Dataset entries:
*** Begin section ***

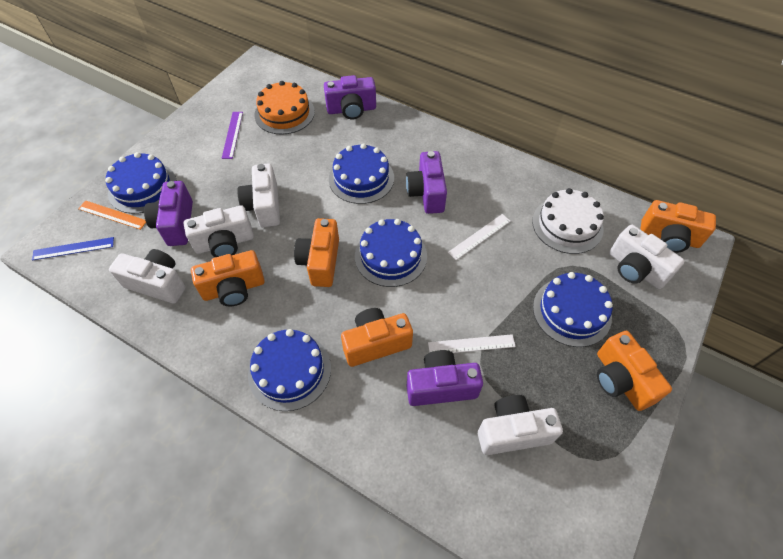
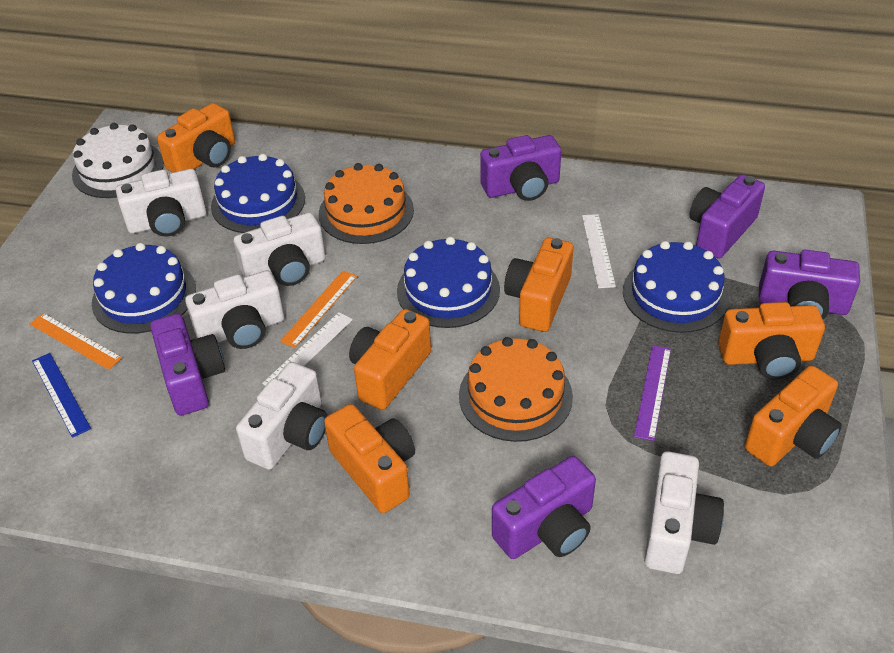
blue cake: 5 -> 4
orange cake: 1 -> 2
orange camera: 5 -> 6
orange ruler: 1 -> 2
purple camera: 4 -> 5

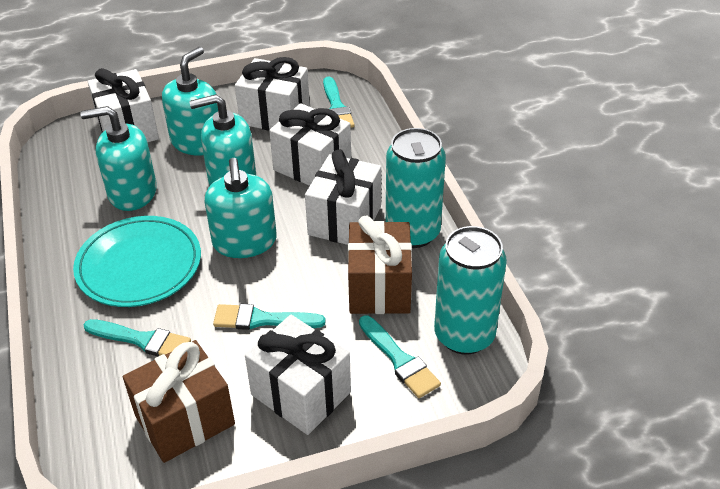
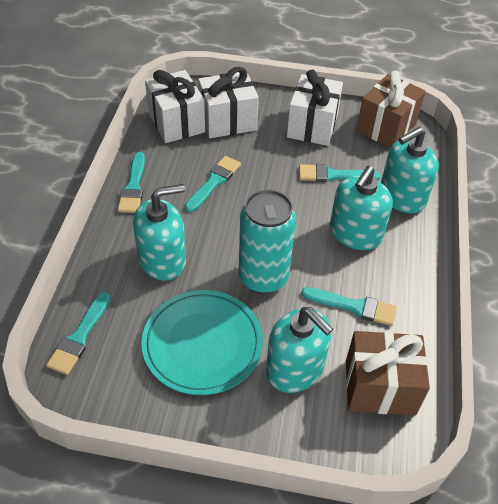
turquoise brush: 4 -> 5
turquoise can: 2 -> 1
white gift: 5 -> 3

*** End section ***

What the task asks ▸
Each line above should be written out again unchanged; no images are to be carried over.

Completed task ▸
blue cake: 5 -> 4
orange cake: 1 -> 2
orange camera: 5 -> 6
orange ruler: 1 -> 2
purple camera: 4 -> 5

turquoise brush: 4 -> 5
turquoise can: 2 -> 1
white gift: 5 -> 3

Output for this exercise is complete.